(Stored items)
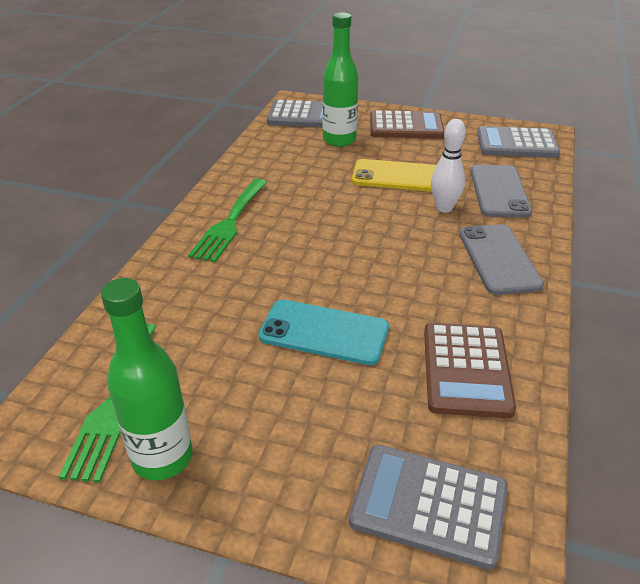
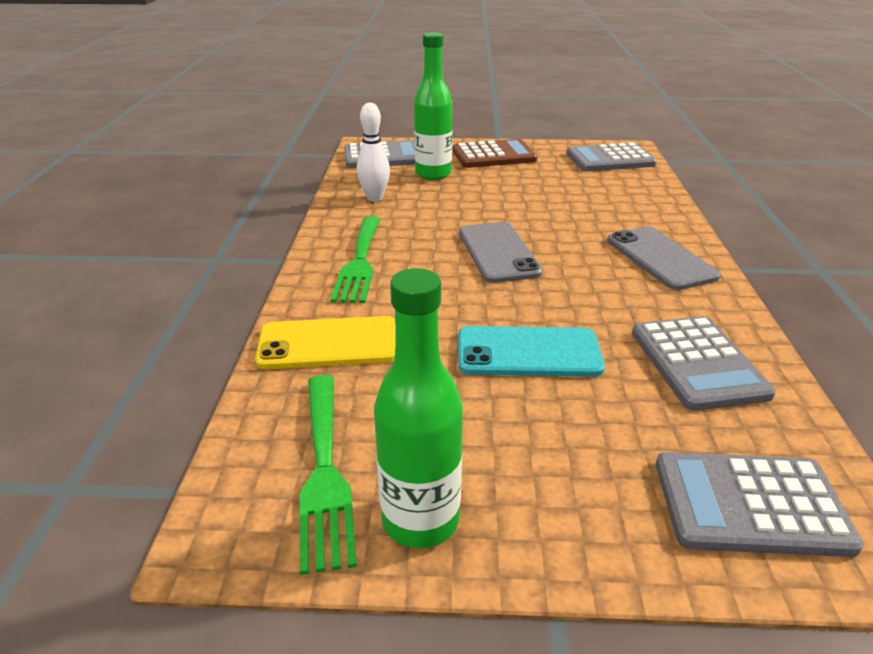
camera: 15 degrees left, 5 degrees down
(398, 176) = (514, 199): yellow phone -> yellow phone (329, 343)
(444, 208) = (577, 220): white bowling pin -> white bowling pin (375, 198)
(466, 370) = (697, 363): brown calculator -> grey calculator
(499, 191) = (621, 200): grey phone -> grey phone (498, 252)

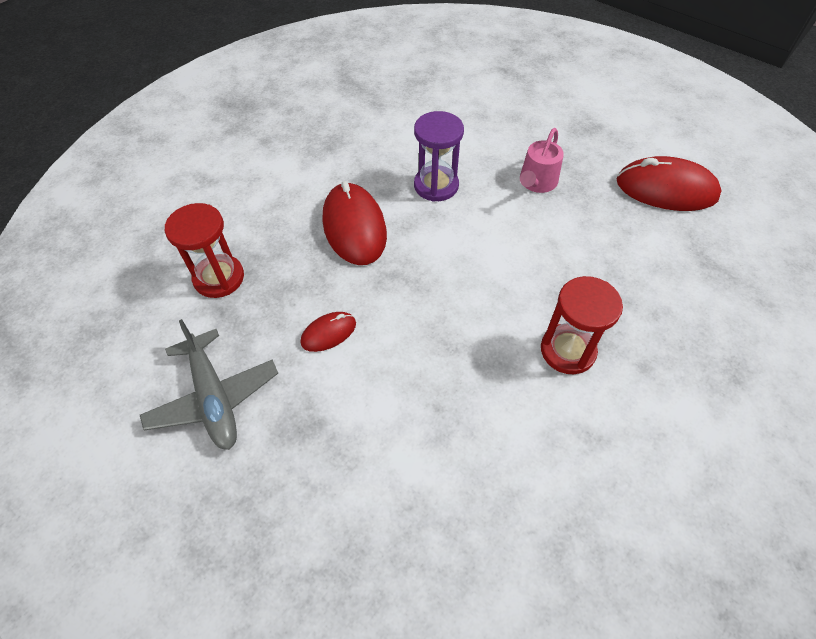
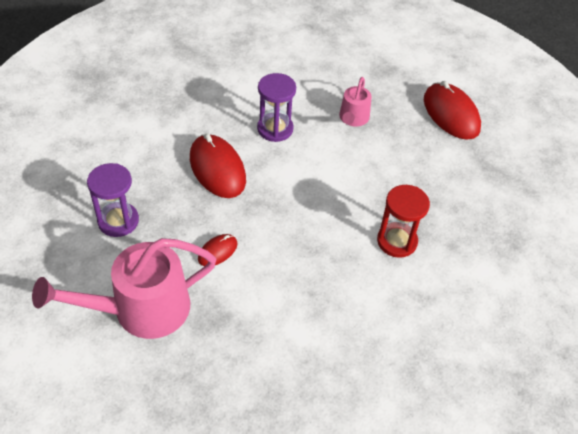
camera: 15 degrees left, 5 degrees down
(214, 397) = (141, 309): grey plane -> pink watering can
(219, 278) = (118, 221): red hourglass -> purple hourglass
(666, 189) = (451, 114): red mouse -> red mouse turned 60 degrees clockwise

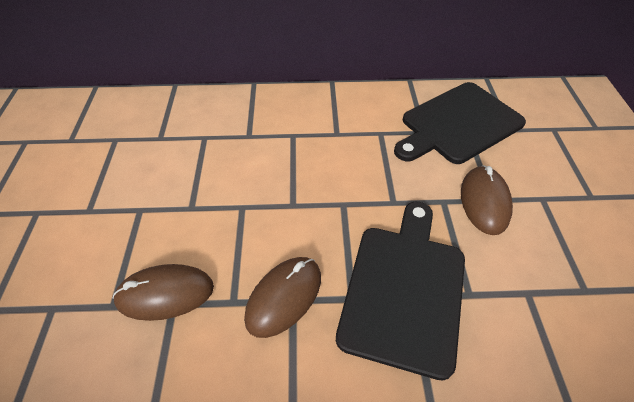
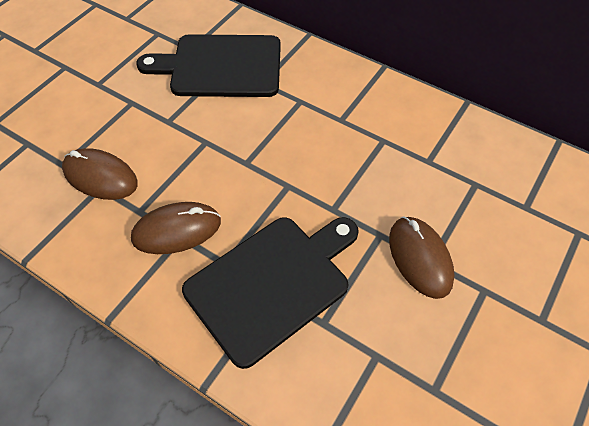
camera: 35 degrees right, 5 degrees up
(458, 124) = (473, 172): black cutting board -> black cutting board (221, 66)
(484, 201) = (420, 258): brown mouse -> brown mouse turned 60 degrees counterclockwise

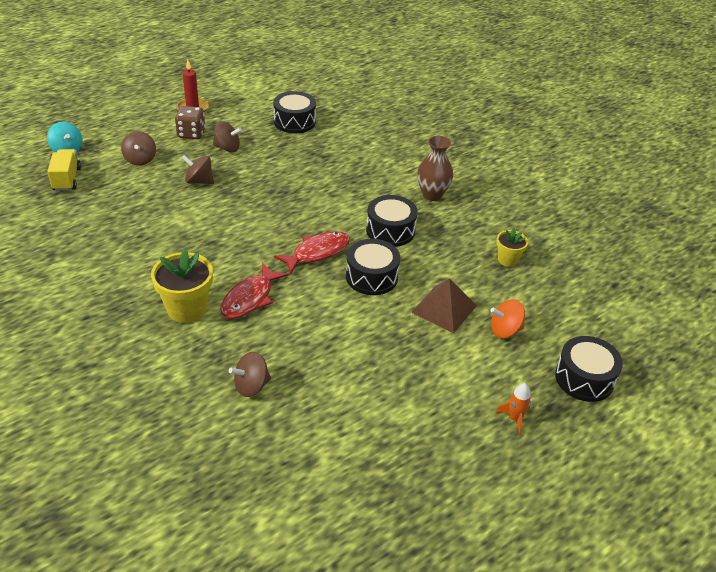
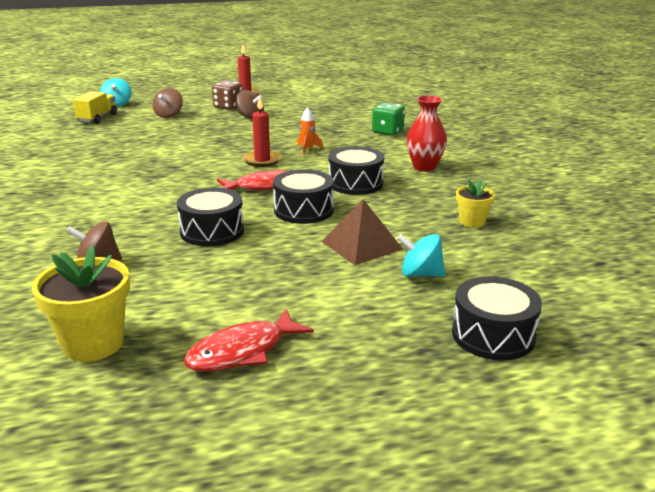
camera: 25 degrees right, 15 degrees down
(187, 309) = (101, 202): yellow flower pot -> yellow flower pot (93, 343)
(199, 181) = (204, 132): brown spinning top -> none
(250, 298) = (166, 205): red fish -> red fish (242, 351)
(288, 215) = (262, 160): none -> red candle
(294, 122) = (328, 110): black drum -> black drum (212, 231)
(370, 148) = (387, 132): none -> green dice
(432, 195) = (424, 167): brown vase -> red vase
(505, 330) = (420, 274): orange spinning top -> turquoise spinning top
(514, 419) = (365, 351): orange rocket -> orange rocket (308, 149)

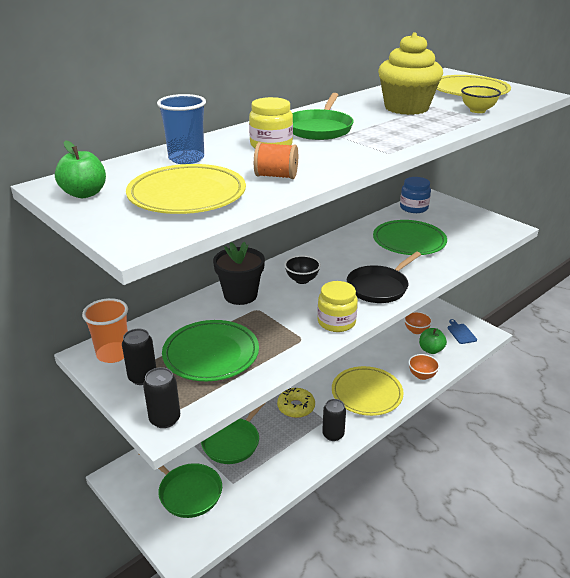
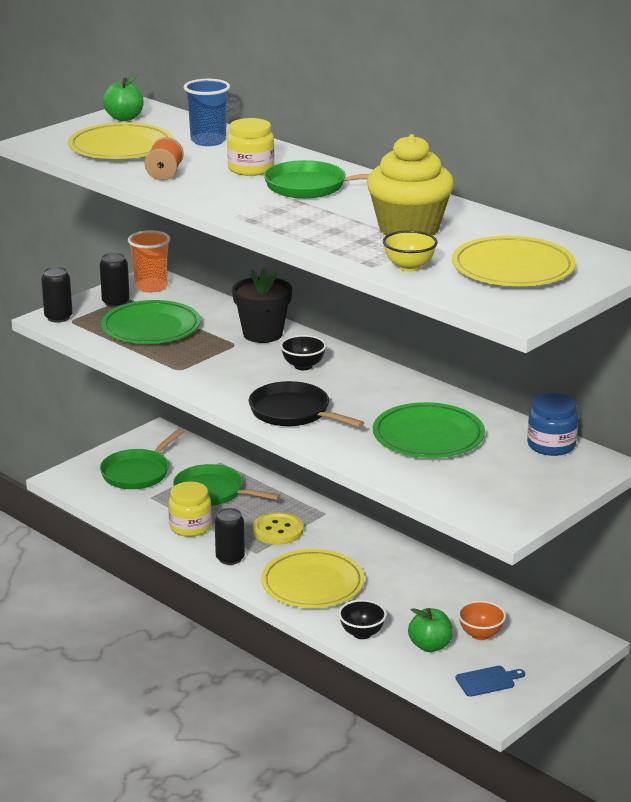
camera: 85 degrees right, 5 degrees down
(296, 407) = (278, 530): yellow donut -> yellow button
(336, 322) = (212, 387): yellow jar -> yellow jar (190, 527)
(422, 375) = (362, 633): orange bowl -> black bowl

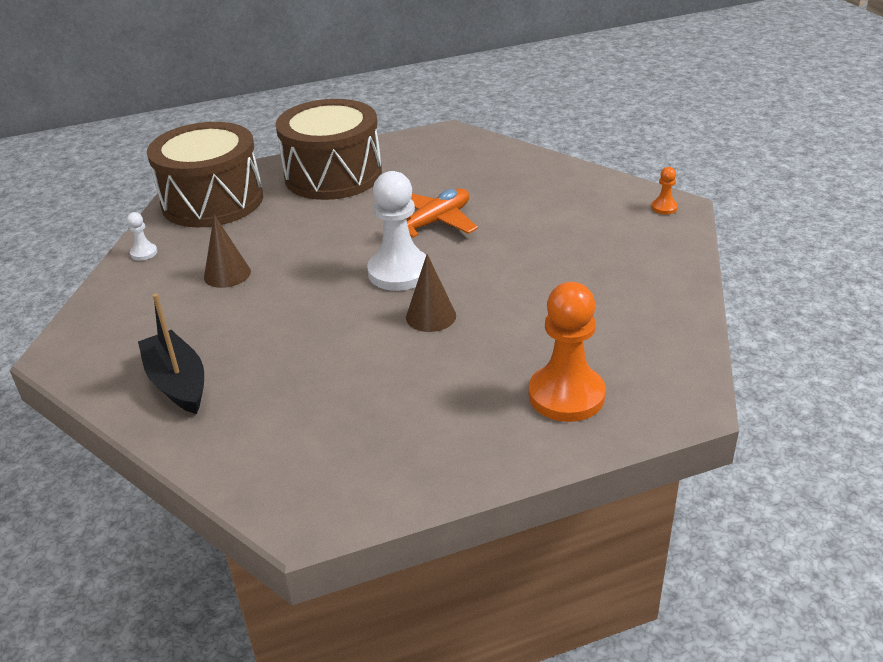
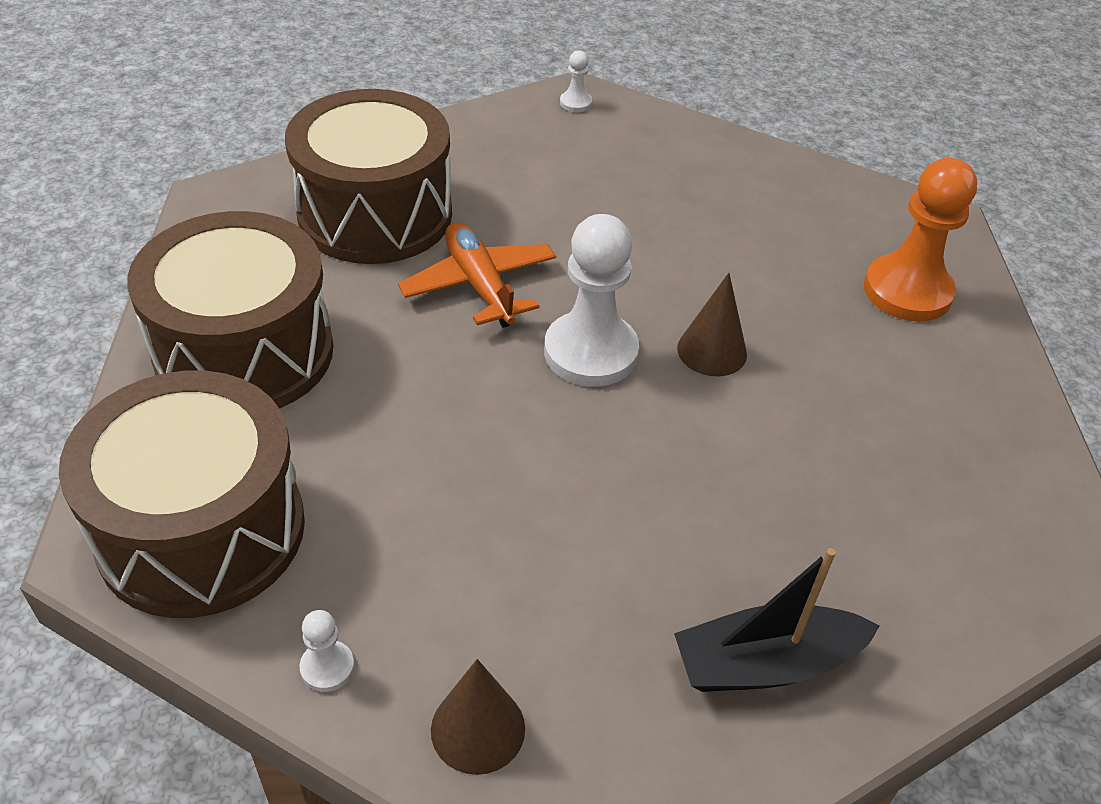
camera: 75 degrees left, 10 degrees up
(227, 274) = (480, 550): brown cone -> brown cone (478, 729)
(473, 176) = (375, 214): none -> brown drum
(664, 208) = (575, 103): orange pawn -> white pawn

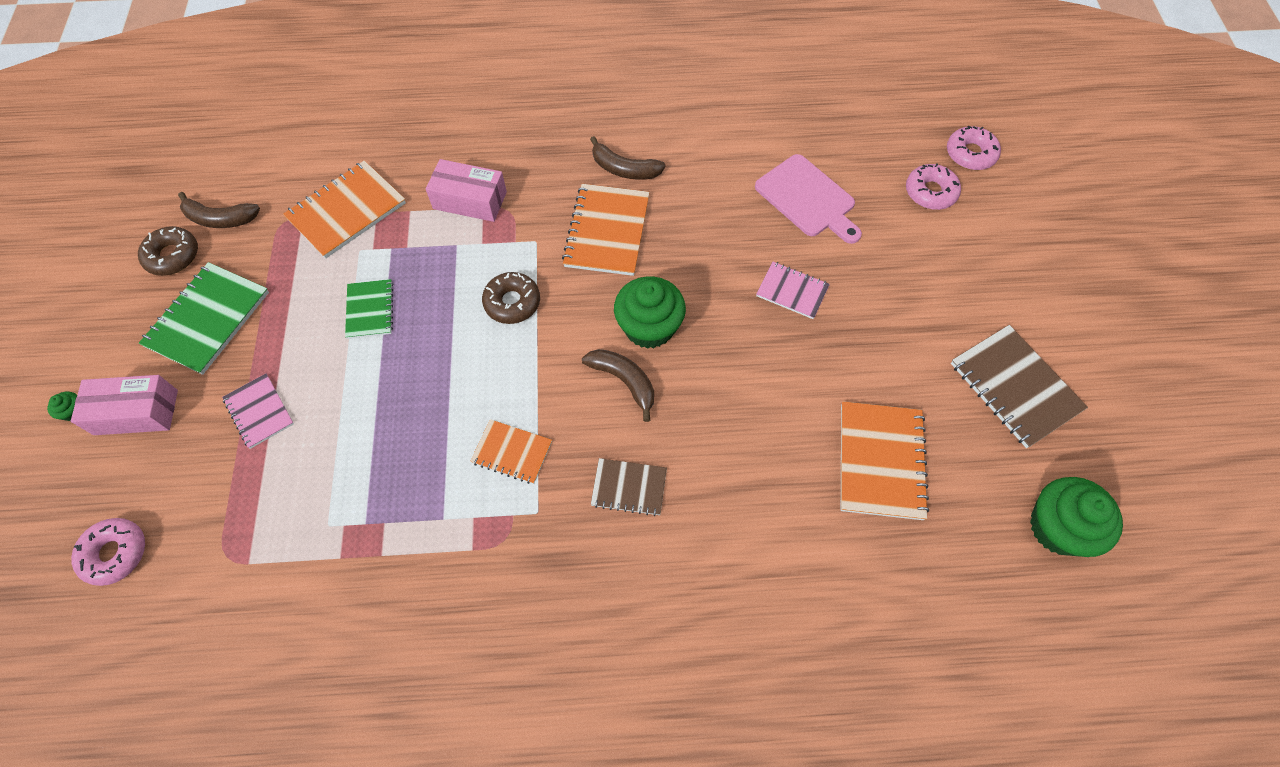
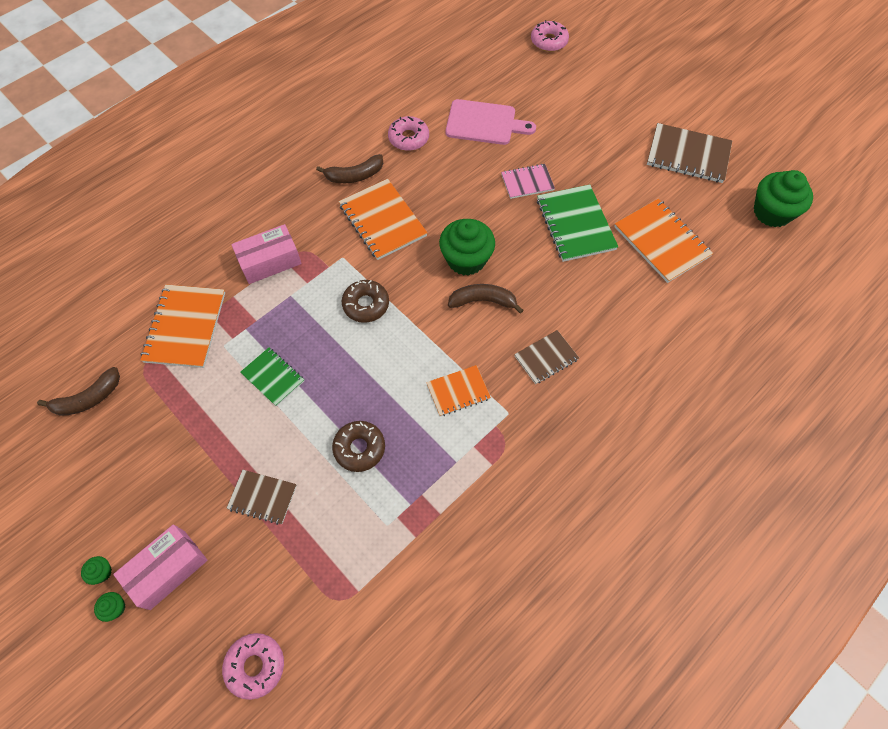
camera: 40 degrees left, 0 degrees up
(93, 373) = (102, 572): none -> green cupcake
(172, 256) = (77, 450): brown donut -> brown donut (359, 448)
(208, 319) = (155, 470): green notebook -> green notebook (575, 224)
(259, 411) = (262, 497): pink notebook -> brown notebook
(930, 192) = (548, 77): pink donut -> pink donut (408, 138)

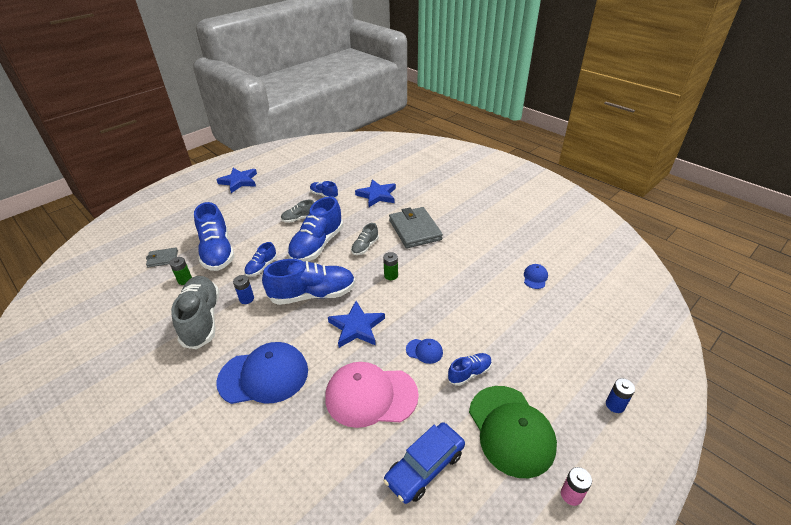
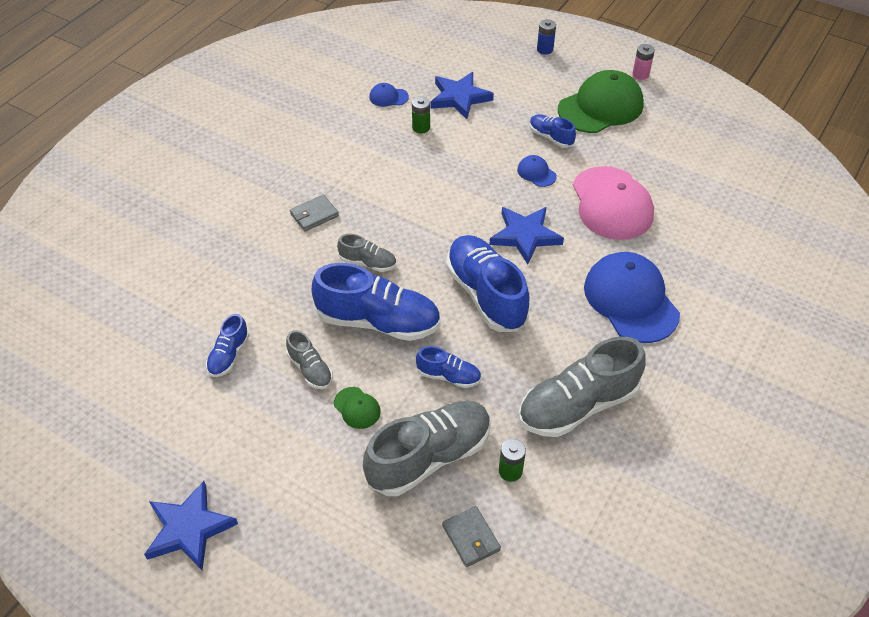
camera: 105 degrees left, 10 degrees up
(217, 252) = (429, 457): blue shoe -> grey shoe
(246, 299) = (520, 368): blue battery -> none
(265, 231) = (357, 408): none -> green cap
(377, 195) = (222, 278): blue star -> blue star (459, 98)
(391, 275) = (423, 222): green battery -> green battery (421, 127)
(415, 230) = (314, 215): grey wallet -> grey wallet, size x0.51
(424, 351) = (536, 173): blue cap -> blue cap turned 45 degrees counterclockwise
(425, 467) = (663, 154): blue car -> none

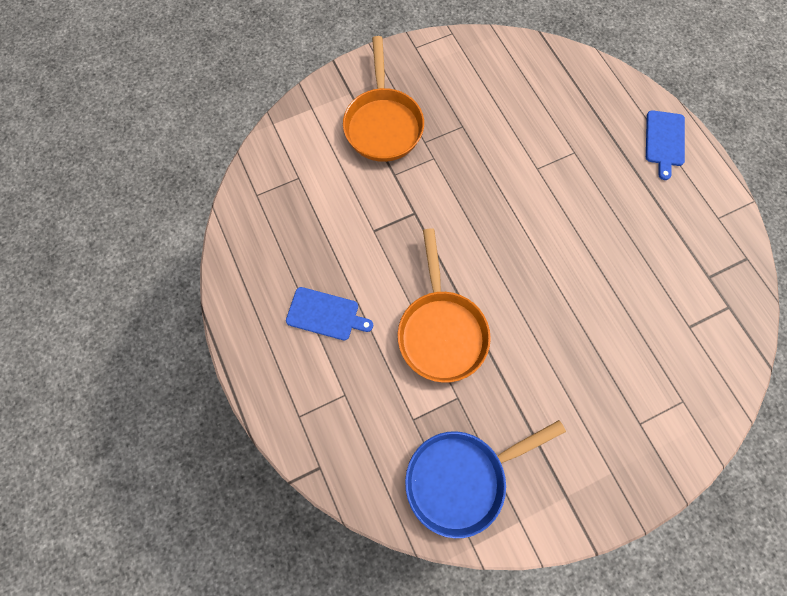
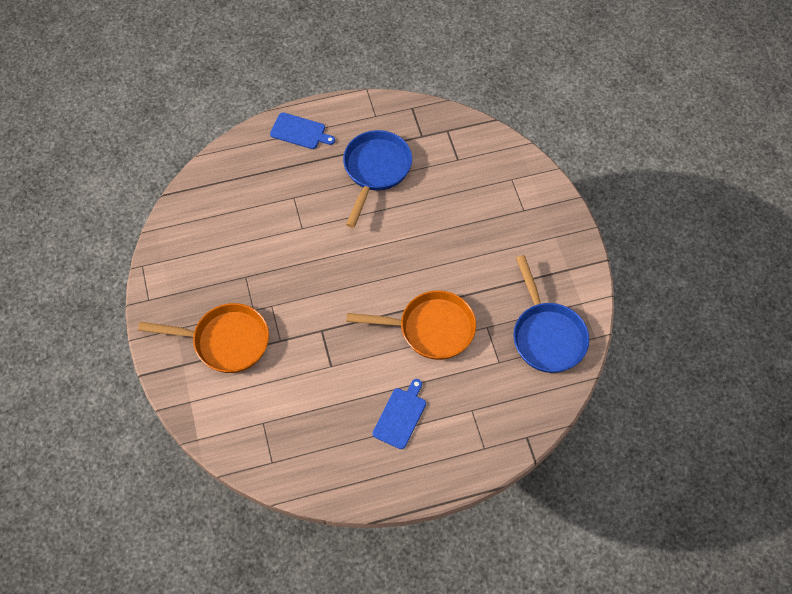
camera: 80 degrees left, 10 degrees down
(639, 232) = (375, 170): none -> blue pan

### Task item:
An exact copy is needed of the stretch above that opens with the line containing "(187, 309) = (101, 202): yellow" and closes with the line containing "(473, 176) = (375, 214): none -> brown drum"; the pictures are not part of it.

### Answer section:
(187, 309) = (101, 202): yellow flower pot -> yellow flower pot (93, 343)
(199, 181) = (204, 132): brown spinning top -> none
(250, 298) = (166, 205): red fish -> red fish (242, 351)
(288, 215) = (262, 160): none -> red candle
(294, 122) = (328, 110): black drum -> black drum (212, 231)
(370, 148) = (387, 132): none -> green dice
(432, 195) = (424, 167): brown vase -> red vase
(505, 330) = (420, 274): orange spinning top -> turquoise spinning top
(514, 419) = (365, 351): orange rocket -> orange rocket (308, 149)

camera: 85 degrees right, 5 degrees down
(296, 407) = (278, 530): yellow donut -> yellow button
(336, 322) = (212, 387): yellow jar -> yellow jar (190, 527)
(422, 375) = (362, 633): orange bowl -> black bowl

camera: 75 degrees left, 10 degrees up
(227, 274) = (480, 550): brown cone -> brown cone (478, 729)
(473, 176) = (375, 214): none -> brown drum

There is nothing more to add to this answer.